§ Raw data:
>>>>
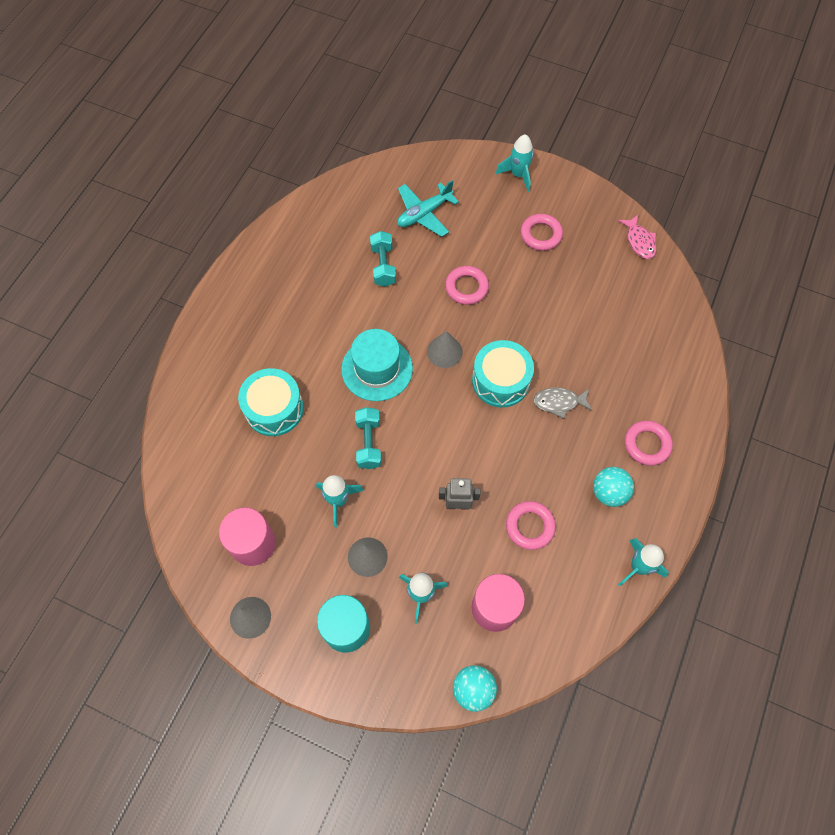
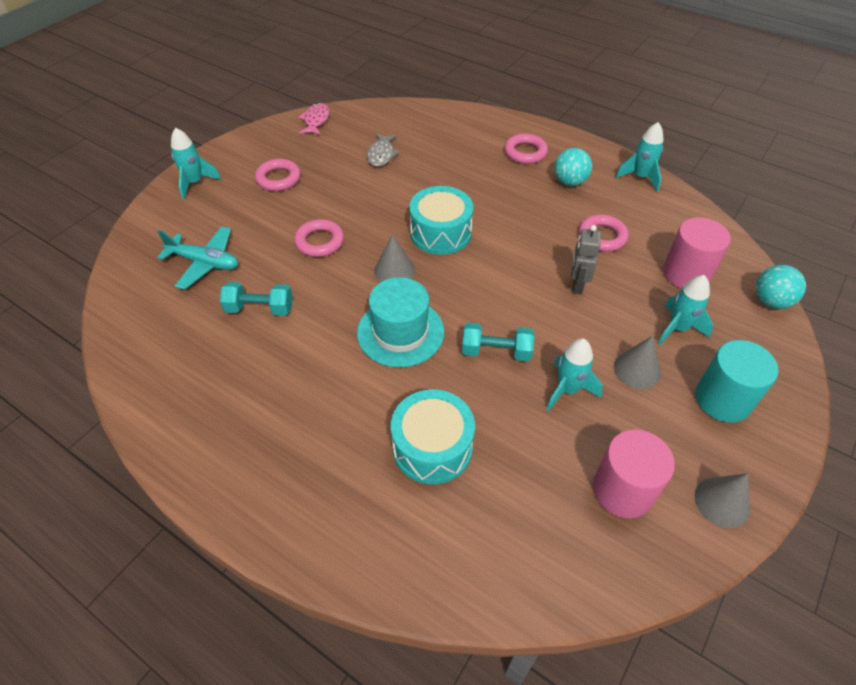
camera: 80 degrees left, 15 degrees down
(424, 214) = (205, 263): turquoise plane -> turquoise plane turned 45 degrees counterclockwise
(559, 402) = (473, 197): grey fish -> grey fish (381, 154)
(639, 241) = (316, 120): pink fish -> pink fish turned 75 degrees counterclockwise

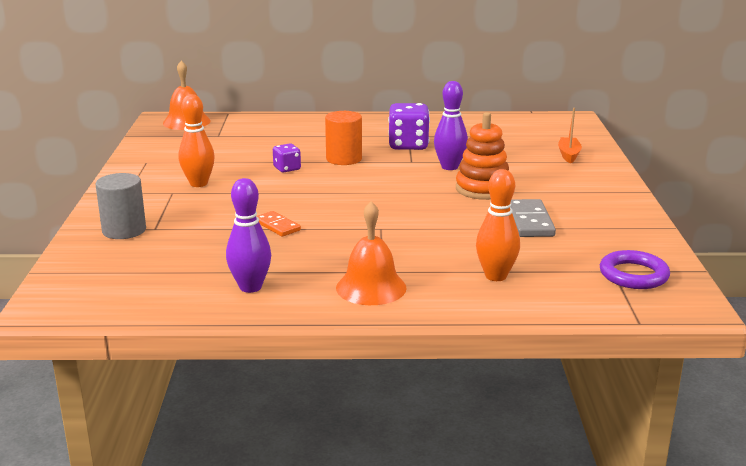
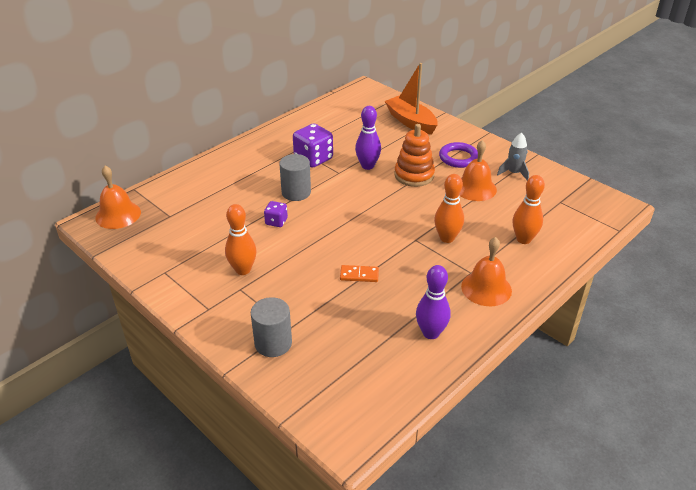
camera: 45 degrees left, 15 degrees up
(344, 159) = (296, 192): orange cylinder -> grey cylinder
(414, 240) = (447, 238): none -> orange bowling pin
(529, 221) = (475, 188): grey domino -> orange bell
(568, 155) = (411, 122): orange boat -> orange boat, size x1.81
(605, 229) = (514, 173): none -> grey rocket
(633, 275) = (572, 199): purple ring -> purple ring (458, 158)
<<<<
§ Brief:
What is needed is an exact copy of the records above, with no pictures in it.

§ Result of this exercise:
camera: 80 degrees left, 15 degrees down
(424, 214) = (205, 263): turquoise plane -> turquoise plane turned 45 degrees counterclockwise
(559, 402) = (473, 197): grey fish -> grey fish (381, 154)
(639, 241) = (316, 120): pink fish -> pink fish turned 75 degrees counterclockwise

camera: 45 degrees left, 15 degrees up
(344, 159) = (296, 192): orange cylinder -> grey cylinder
(414, 240) = (447, 238): none -> orange bowling pin
(529, 221) = (475, 188): grey domino -> orange bell
(568, 155) = (411, 122): orange boat -> orange boat, size x1.81
(605, 229) = (514, 173): none -> grey rocket
(633, 275) = (572, 199): purple ring -> purple ring (458, 158)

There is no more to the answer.